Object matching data
|---|

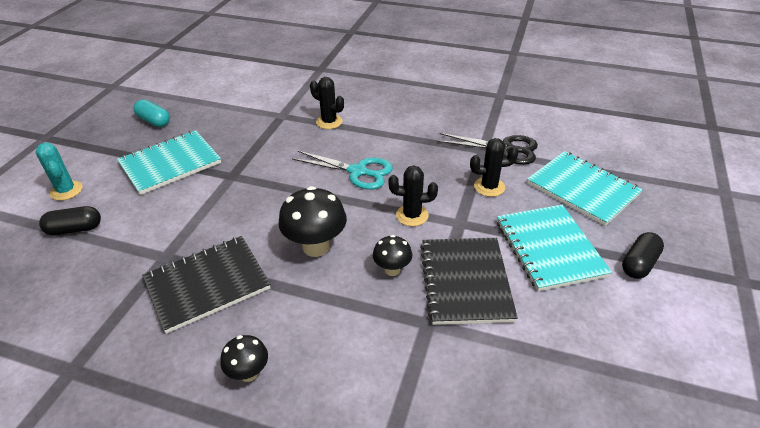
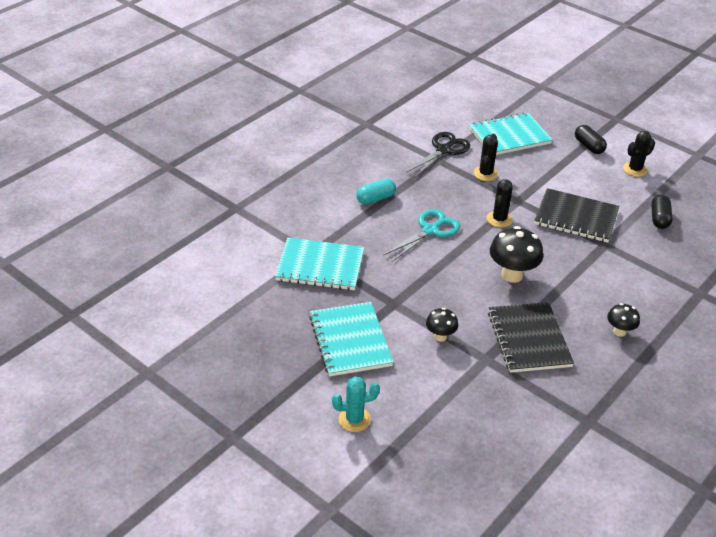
camera: 70 degrees left, 0 degrees up
(75, 229) = (421, 414): black capsule -> black capsule (659, 219)
(154, 121) = (259, 344): turquoise capsule -> turquoise capsule (375, 198)
(329, 122) = (343, 227): black cactus -> black cactus (635, 169)
(392, 270) = (552, 245): black mushroom -> black mushroom (440, 336)
(549, 248) = (560, 173): turquoise notebook -> turquoise notebook (320, 266)

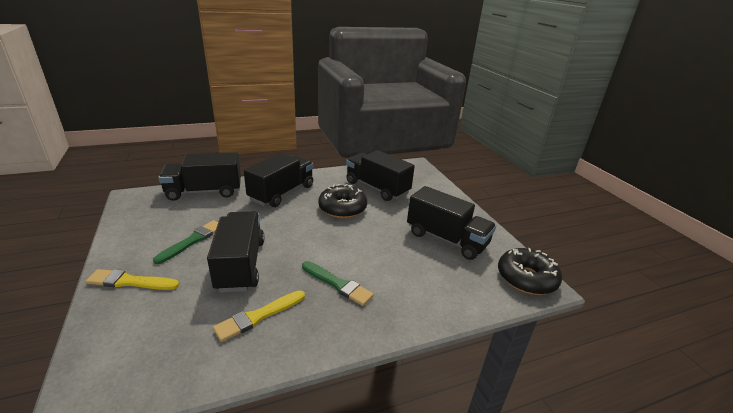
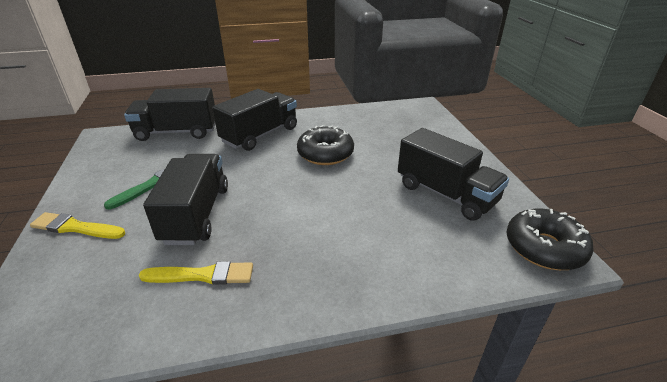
camera: 10 degrees right, 5 degrees up
(258, 316) = (202, 275): yellow brush -> yellow brush turned 150 degrees counterclockwise
(338, 284) = (302, 242): green brush -> none
(377, 188) = (370, 131): black truck -> none

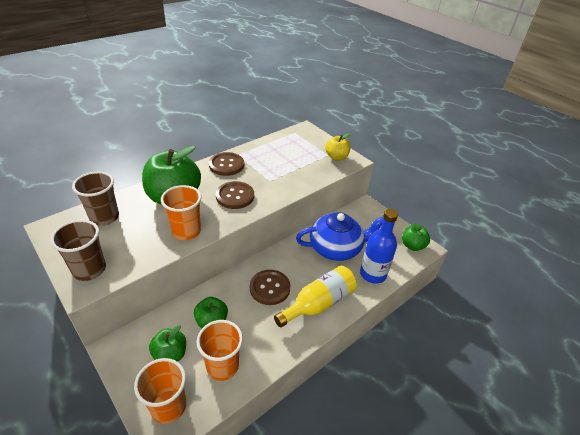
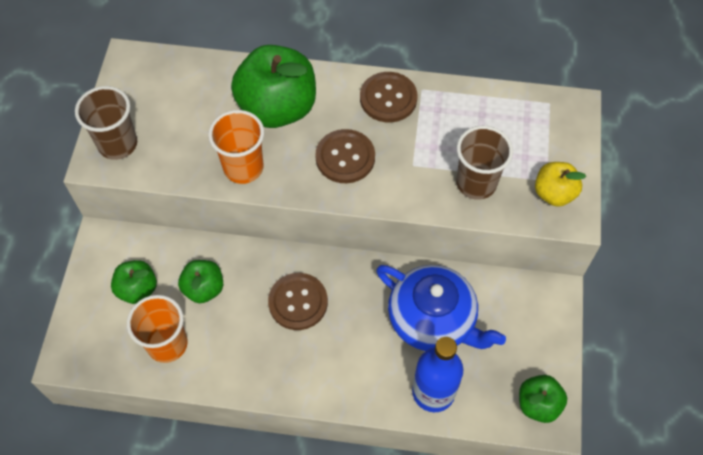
camera: 50 degrees right, 20 degrees up
(104, 217) = (186, 83): brown cup -> brown cup (476, 183)
(168, 406) = (92, 338): orange cup -> none
(319, 303) = (328, 368): yellow bottle -> none

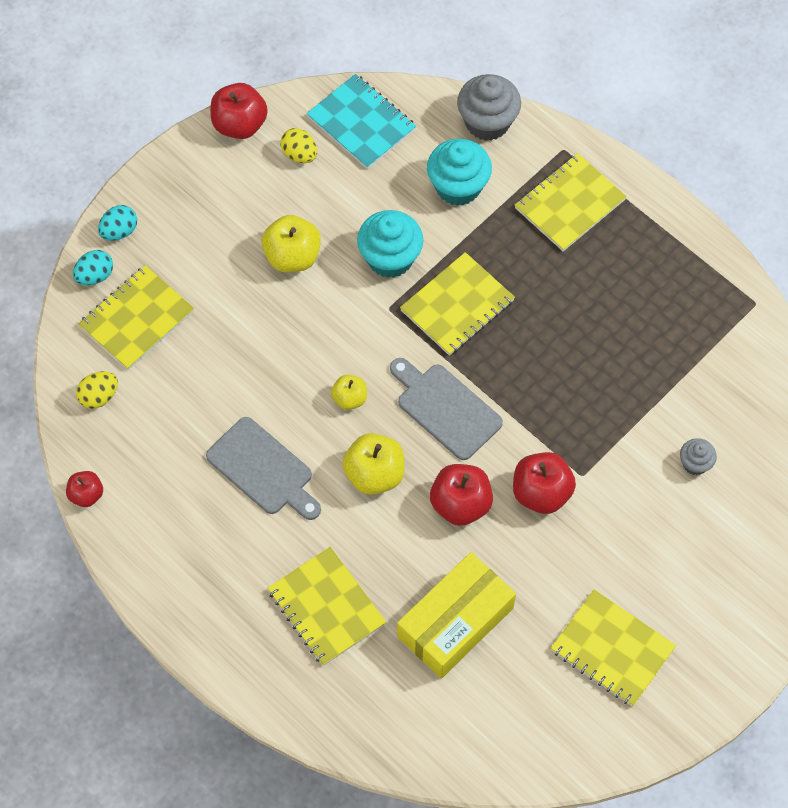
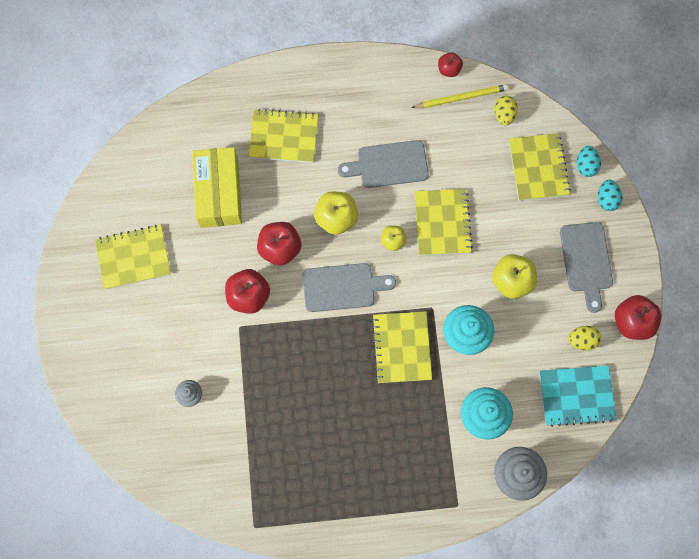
camera: 130 degrees right, 10 degrees up
(113, 455) = (461, 98): none -> yellow pencil
(208, 205) = (586, 261): none -> grey cutting board
(570, 204) = (415, 474): yellow notebook -> yellow notebook (442, 223)

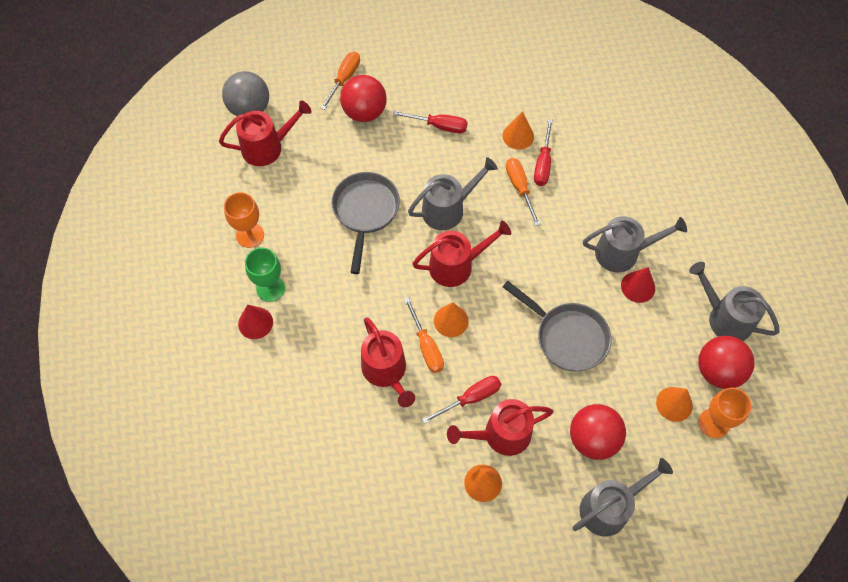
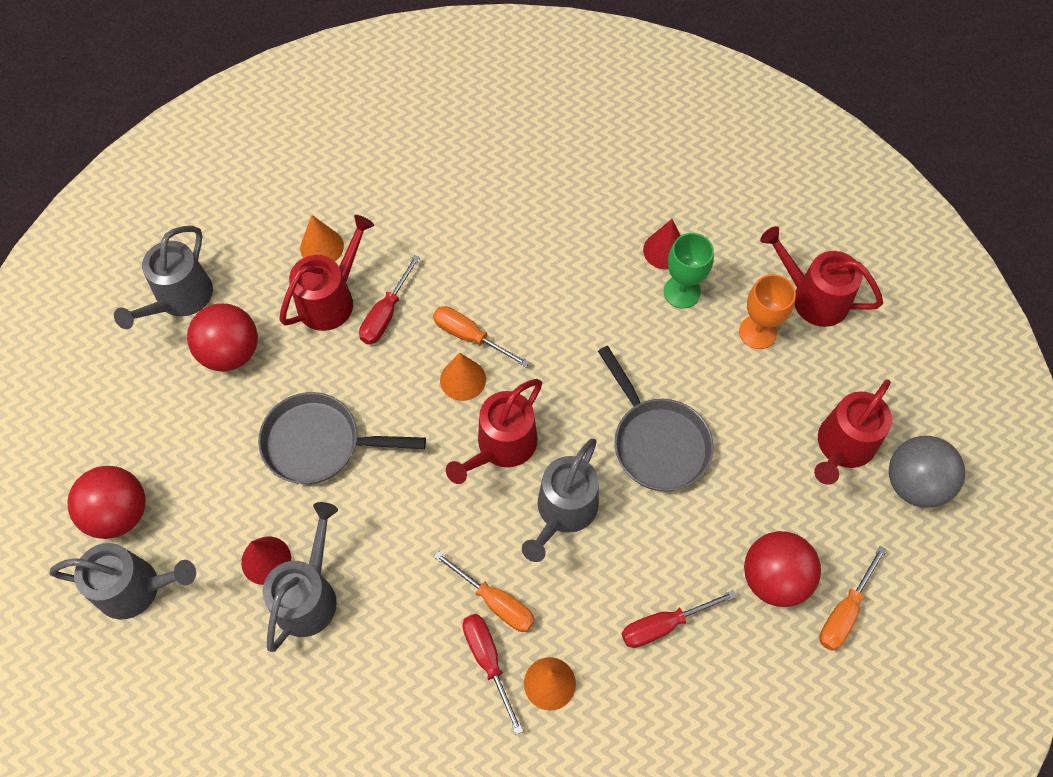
camera: 145 degrees right, 0 degrees up
(344, 79) = (844, 612): orange screwdriver -> orange screwdriver turned 45 degrees clockwise
(386, 371) = (492, 287): red watering can -> red watering can (813, 297)
(622, 252) = (309, 595): grey watering can -> grey watering can turned 150 degrees clockwise
(674, 404) = (156, 443): orange cone -> none
(713, 423) = (101, 449): orange goblet -> none

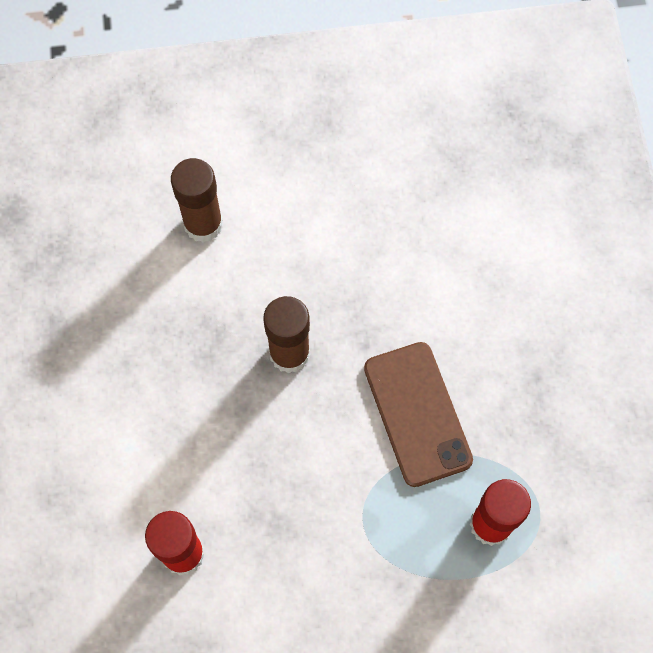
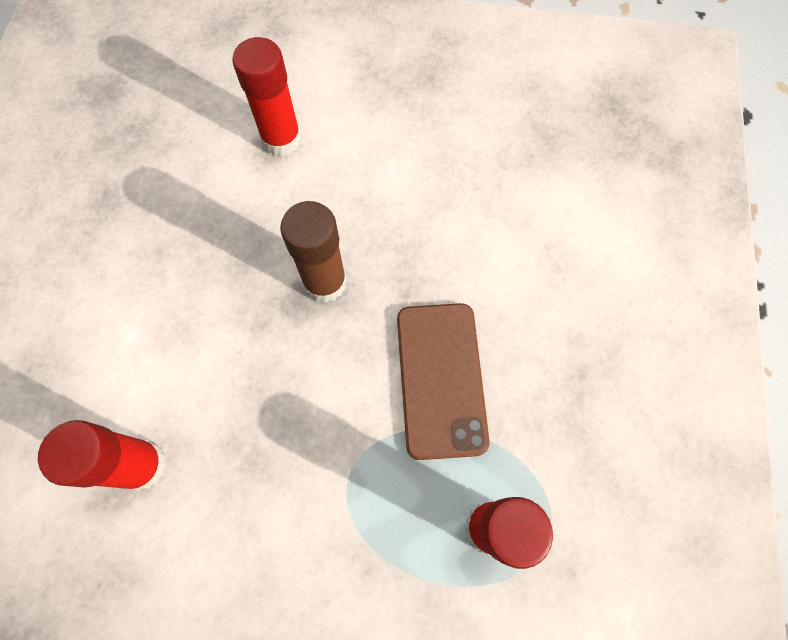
camera: 15 degrees right, 0 degrees up
(203, 224) = (281, 139): brown glue stick -> red glue stick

|---|

Assignment: Nothing but the lines from the one containing "(104, 217) = (186, 83): brown" through the last line of the records should appear in the copy, exactly as written and without pictures.

Completed task:
(104, 217) = (186, 83): brown cup -> brown cup (476, 183)
(168, 406) = (92, 338): orange cup -> none
(319, 303) = (328, 368): yellow bottle -> none

camera: 130 degrees right, 10 degrees up
(113, 455) = (461, 98): none -> yellow pencil
(208, 205) = (586, 261): none -> grey cutting board
(570, 204) = (415, 474): yellow notebook -> yellow notebook (442, 223)

camera: 145 degrees right, 0 degrees up
(344, 79) = (844, 612): orange screwdriver -> orange screwdriver turned 45 degrees clockwise
(386, 371) = (492, 287): red watering can -> red watering can (813, 297)
(622, 252) = (309, 595): grey watering can -> grey watering can turned 150 degrees clockwise
(674, 404) = (156, 443): orange cone -> none
(713, 423) = (101, 449): orange goblet -> none

camera: 15 degrees right, 0 degrees up
(203, 224) = (281, 139): brown glue stick -> red glue stick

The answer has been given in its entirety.